### Data extracts
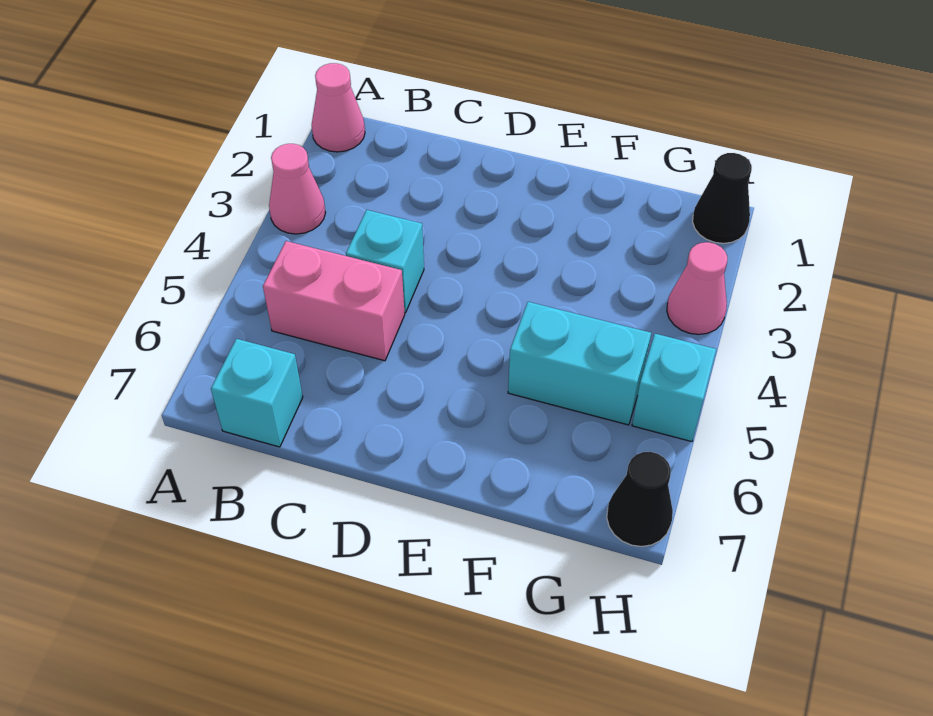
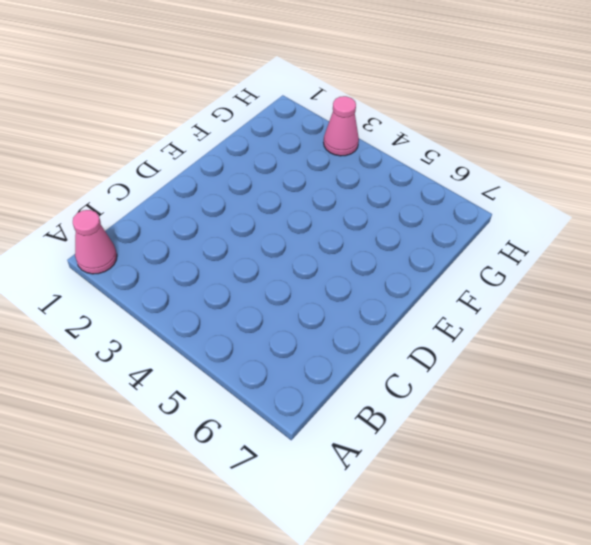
none -> pink cone A3 level 1
none -> pink brick B5:C5 level 1

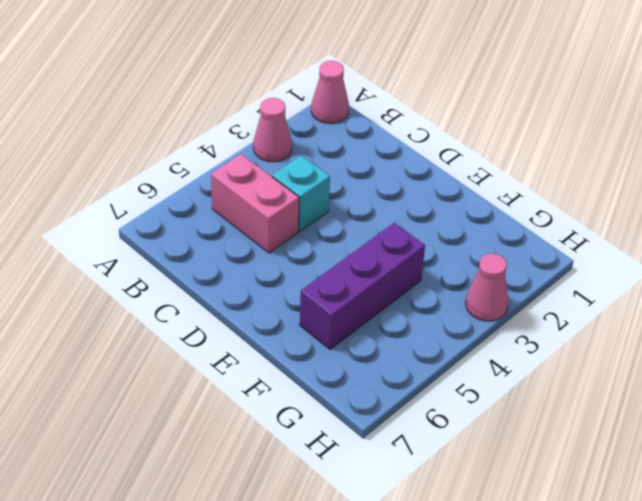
purple brick F4:F6 level 1 -> cyan brick F5:G5 level 1
none -> cyan brick B7 level 1
none -> black cone H1 level 1

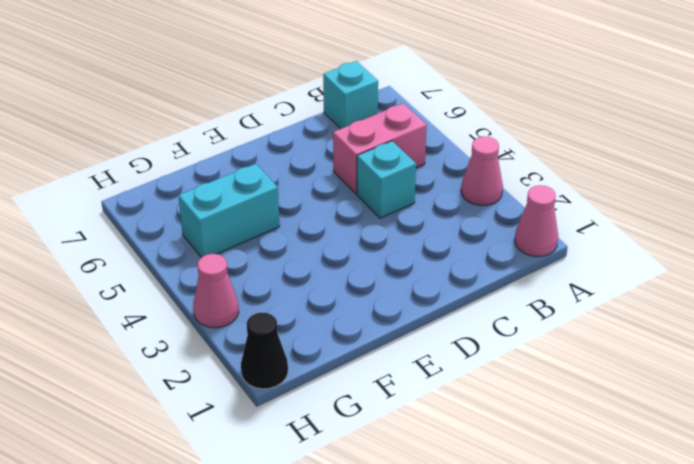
none -> cyan brick H5 level 1
none -> black cone H7 level 1

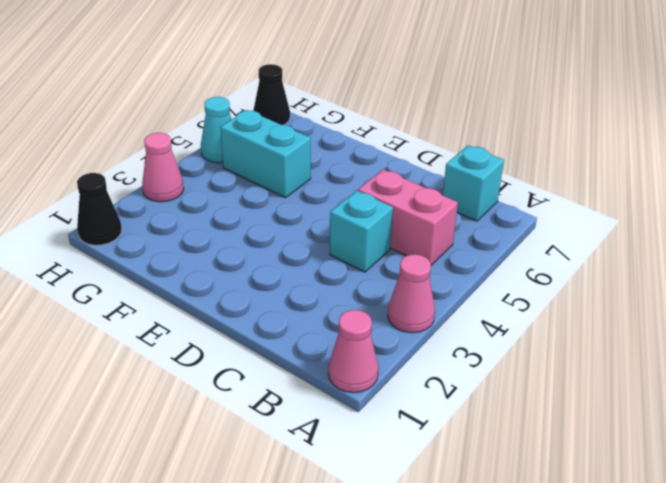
cyan cone H5 level 1 -> cyan brick H5 level 1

### What is expected
Reproduce the lines from the line with "none -> pink brick B5:C5 level 1" through the last line of the entries exactly, including both ends and excluding pictures.

### Final answer
none -> pink brick B5:C5 level 1

purple brick F4:F6 level 1 -> cyan brick F5:G5 level 1
none -> cyan brick B7 level 1
none -> black cone H1 level 1

none -> cyan brick H5 level 1
none -> black cone H7 level 1

cyan cone H5 level 1 -> cyan brick H5 level 1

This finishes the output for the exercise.